[Opening Task input section]

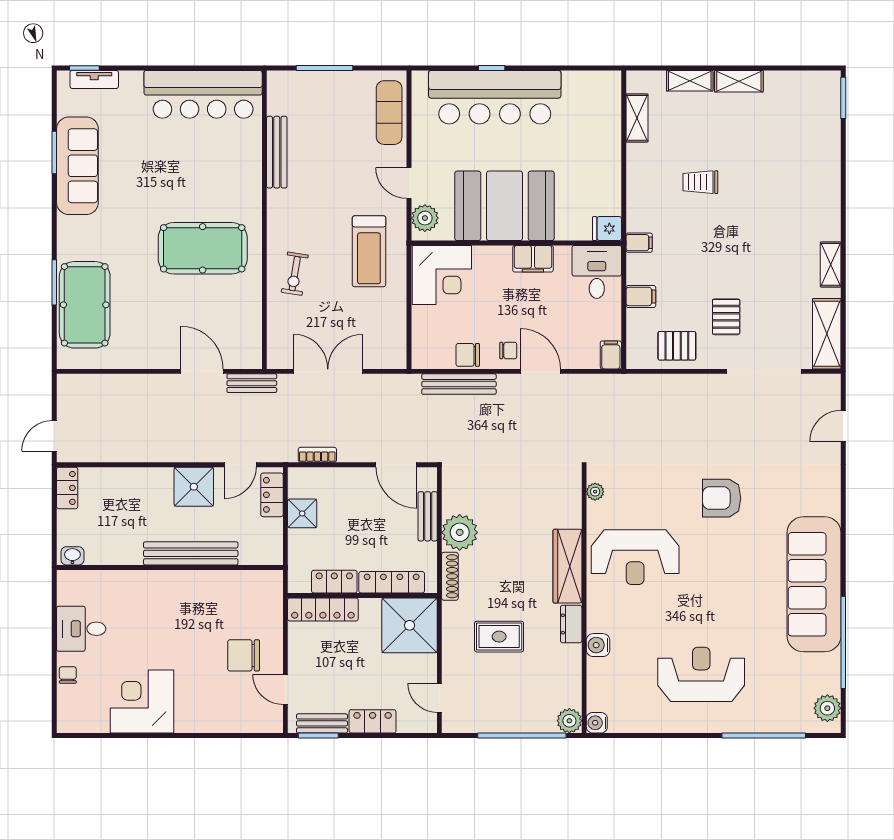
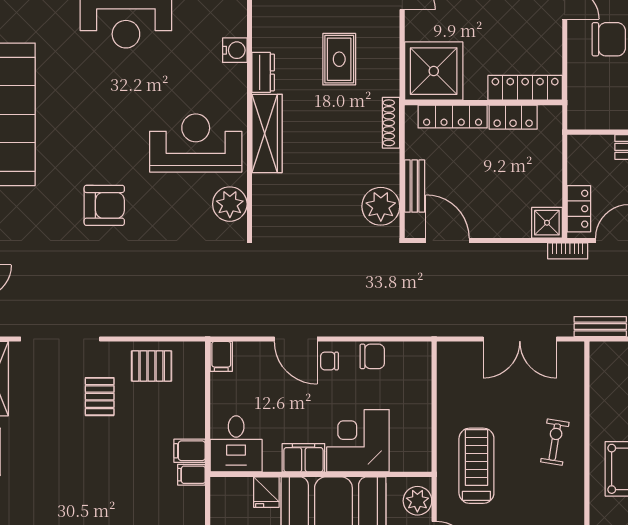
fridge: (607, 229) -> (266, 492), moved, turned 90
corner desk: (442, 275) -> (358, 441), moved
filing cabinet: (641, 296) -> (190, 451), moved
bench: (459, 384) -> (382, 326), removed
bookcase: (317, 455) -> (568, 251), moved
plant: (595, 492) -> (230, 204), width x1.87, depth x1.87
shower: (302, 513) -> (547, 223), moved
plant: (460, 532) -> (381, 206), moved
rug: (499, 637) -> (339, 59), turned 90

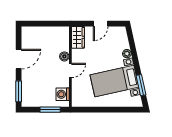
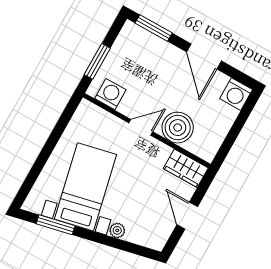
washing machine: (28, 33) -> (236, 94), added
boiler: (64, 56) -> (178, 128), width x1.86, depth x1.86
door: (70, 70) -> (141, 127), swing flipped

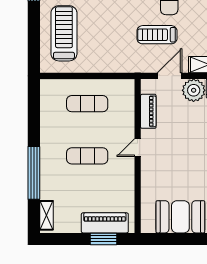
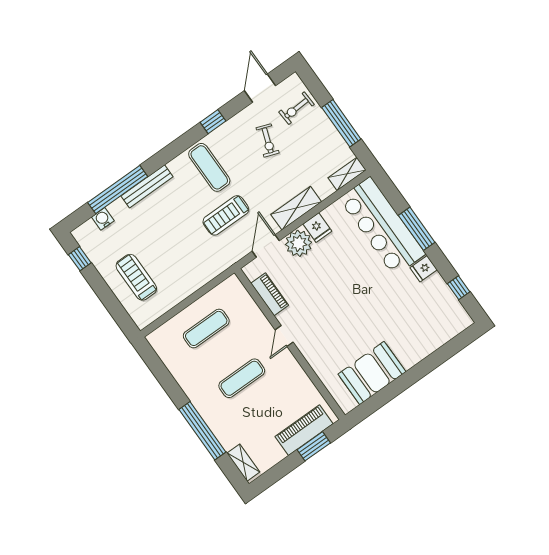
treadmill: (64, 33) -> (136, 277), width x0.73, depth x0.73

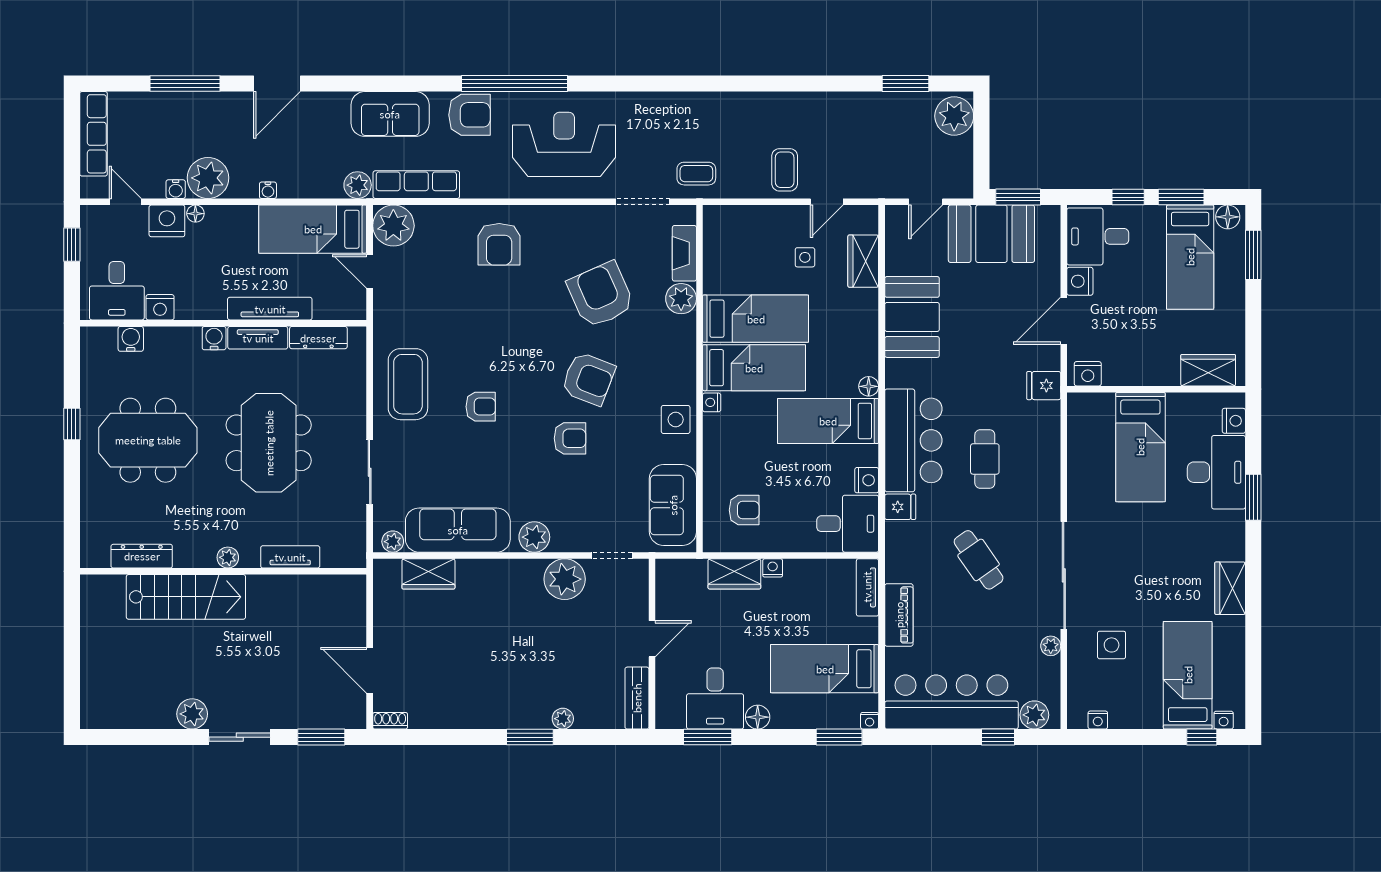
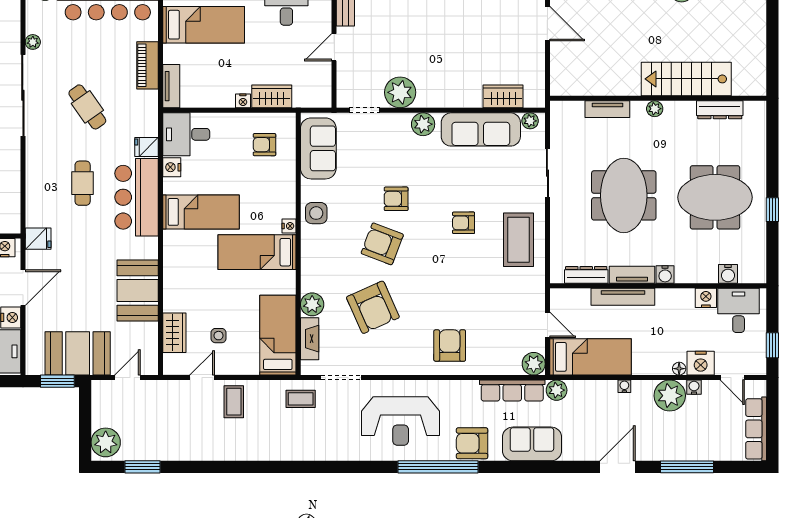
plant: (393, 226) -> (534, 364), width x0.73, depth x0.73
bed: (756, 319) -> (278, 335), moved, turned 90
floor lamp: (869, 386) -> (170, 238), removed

[Closing Task input section]

The exact lines from the one containing "boiler: (64, 56)" through the end of the data are to be copied, with both ends kept and pictures left out.

boiler: (64, 56) -> (178, 128), width x1.86, depth x1.86
door: (70, 70) -> (141, 127), swing flipped

treadmill: (64, 33) -> (136, 277), width x0.73, depth x0.73

plant: (393, 226) -> (534, 364), width x0.73, depth x0.73
bed: (756, 319) -> (278, 335), moved, turned 90
floor lamp: (869, 386) -> (170, 238), removed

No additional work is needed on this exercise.